**About this task**: The material beneath this line should be printed exactly, with its pictures omitted.

**Given information**:
--

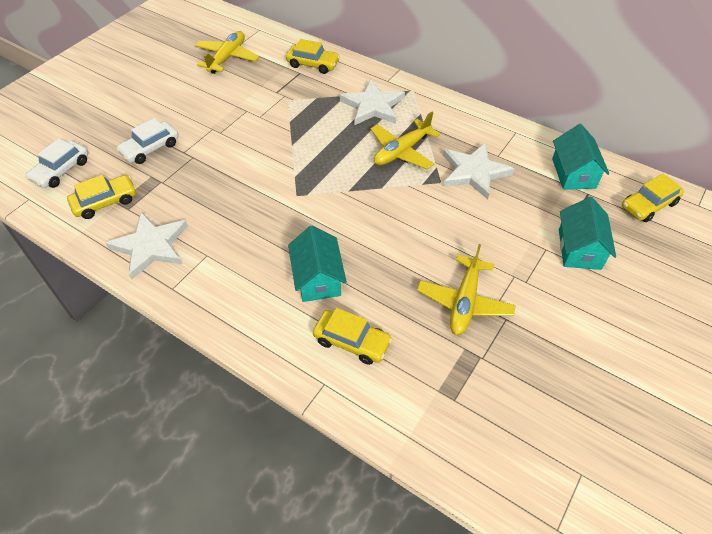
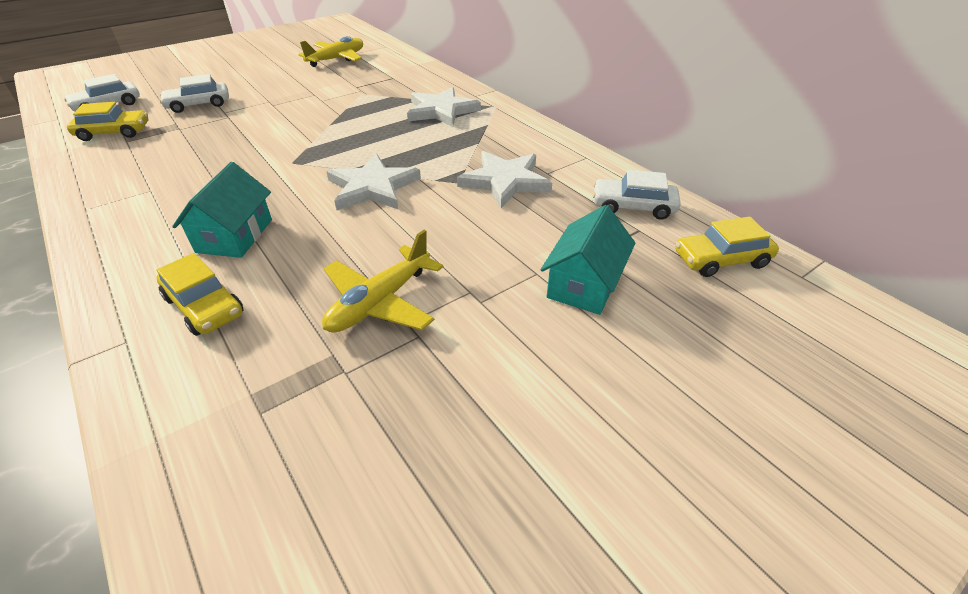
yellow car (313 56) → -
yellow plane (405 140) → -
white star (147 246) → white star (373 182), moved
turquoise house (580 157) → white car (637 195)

--

**Answer to this exercise**:
yellow car (313 56) → -
yellow plane (405 140) → -
white star (147 246) → white star (373 182), moved
turquoise house (580 157) → white car (637 195)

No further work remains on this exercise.